**Exercise goal:** Where the word "degrees" shows up in the entries below, please copy the whole line.

**Records to use:**
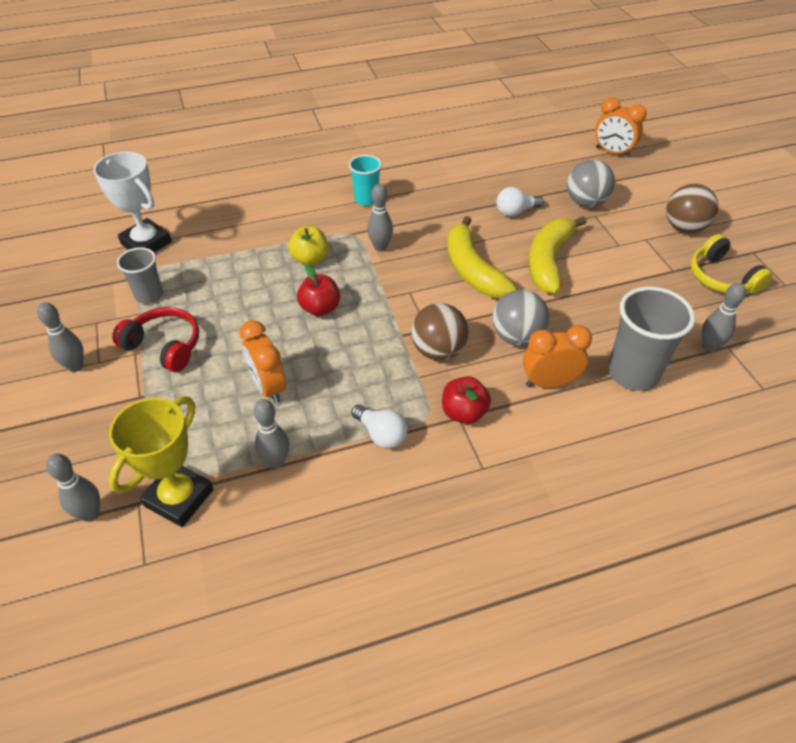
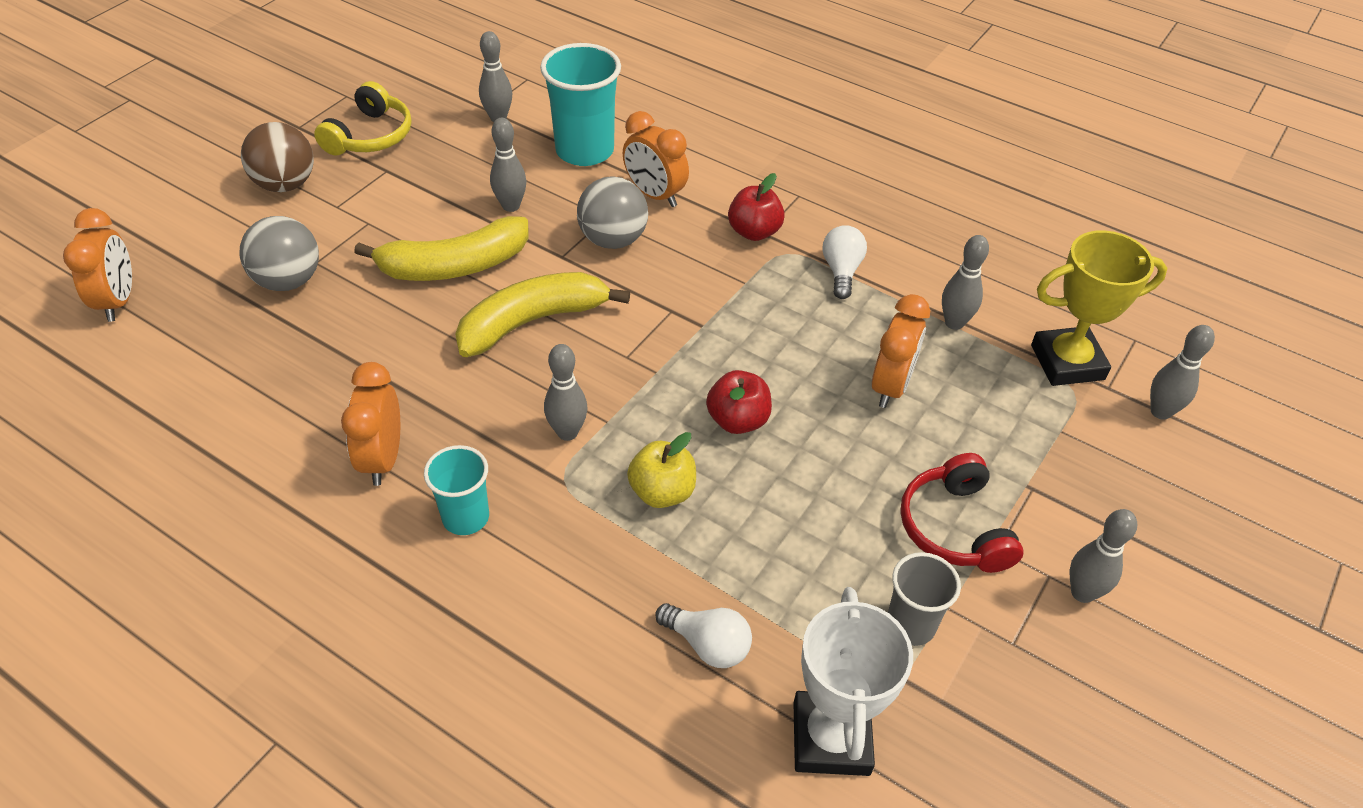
camera: 130 degrees left, 0 degrees up
(426, 190) = (383, 459): none -> orange clock
(438, 351) = (695, 286): brown ball -> none
(472, 270) = (532, 321): yellow banana -> yellow banana turned 150 degrees counterclockwise
(515, 212) = (365, 337): white light bulb -> white light bulb (708, 644)
(591, 307) = (511, 206): none -> grey bowling pin
(633, 373) = (584, 151): grey cup -> turquoise cup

**Answer:**
camera: 130 degrees left, 0 degrees up
(472, 270) = (532, 321): yellow banana -> yellow banana turned 150 degrees counterclockwise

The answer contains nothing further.